● TASK TO COMPLETE:
Starting at the line that contains "SP1: speaker 8R", repeat each line exactly through the last line of the listing, and repeat nothing else.
....
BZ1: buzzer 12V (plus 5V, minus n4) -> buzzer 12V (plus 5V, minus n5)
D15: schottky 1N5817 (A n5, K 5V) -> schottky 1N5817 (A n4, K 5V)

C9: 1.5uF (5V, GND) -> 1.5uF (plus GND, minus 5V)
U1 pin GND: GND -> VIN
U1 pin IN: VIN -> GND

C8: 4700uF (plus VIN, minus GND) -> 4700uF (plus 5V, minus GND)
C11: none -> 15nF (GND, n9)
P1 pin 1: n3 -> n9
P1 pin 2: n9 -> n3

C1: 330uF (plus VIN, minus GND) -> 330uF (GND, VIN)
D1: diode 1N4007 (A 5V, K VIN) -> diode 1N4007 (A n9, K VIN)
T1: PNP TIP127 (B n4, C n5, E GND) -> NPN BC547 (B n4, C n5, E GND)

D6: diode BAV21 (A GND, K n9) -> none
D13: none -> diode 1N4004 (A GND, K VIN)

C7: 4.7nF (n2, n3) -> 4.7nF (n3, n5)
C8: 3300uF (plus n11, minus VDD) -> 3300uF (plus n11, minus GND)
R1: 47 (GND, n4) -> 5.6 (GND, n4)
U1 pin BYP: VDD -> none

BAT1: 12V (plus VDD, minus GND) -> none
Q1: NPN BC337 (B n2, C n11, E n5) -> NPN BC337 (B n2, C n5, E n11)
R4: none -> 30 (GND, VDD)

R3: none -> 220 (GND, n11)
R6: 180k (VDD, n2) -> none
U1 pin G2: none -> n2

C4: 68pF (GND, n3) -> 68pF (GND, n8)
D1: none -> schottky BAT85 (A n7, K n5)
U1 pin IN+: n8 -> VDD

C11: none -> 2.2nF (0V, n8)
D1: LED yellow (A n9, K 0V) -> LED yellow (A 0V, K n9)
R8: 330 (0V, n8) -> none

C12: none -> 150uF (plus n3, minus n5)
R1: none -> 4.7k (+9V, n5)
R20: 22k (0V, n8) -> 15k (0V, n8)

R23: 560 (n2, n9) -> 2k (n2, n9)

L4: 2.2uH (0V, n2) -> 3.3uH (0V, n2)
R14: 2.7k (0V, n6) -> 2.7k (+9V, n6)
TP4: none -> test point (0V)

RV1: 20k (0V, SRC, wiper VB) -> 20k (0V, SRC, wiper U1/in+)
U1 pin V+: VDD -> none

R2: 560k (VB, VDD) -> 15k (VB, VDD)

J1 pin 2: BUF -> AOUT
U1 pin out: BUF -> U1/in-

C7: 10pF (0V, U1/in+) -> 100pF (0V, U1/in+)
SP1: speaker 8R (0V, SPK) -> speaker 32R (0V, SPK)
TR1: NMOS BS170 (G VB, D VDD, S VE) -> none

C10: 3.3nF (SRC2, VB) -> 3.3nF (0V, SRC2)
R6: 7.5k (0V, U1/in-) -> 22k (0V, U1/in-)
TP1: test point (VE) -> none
....
● EXPECTED OUTPUT:
SP1: speaker 8R (0V, SPK) -> speaker 32R (0V, SPK)
TR1: NMOS BS170 (G VB, D VDD, S VE) -> none

C10: 3.3nF (SRC2, VB) -> 3.3nF (0V, SRC2)
R6: 7.5k (0V, U1/in-) -> 22k (0V, U1/in-)
TP1: test point (VE) -> none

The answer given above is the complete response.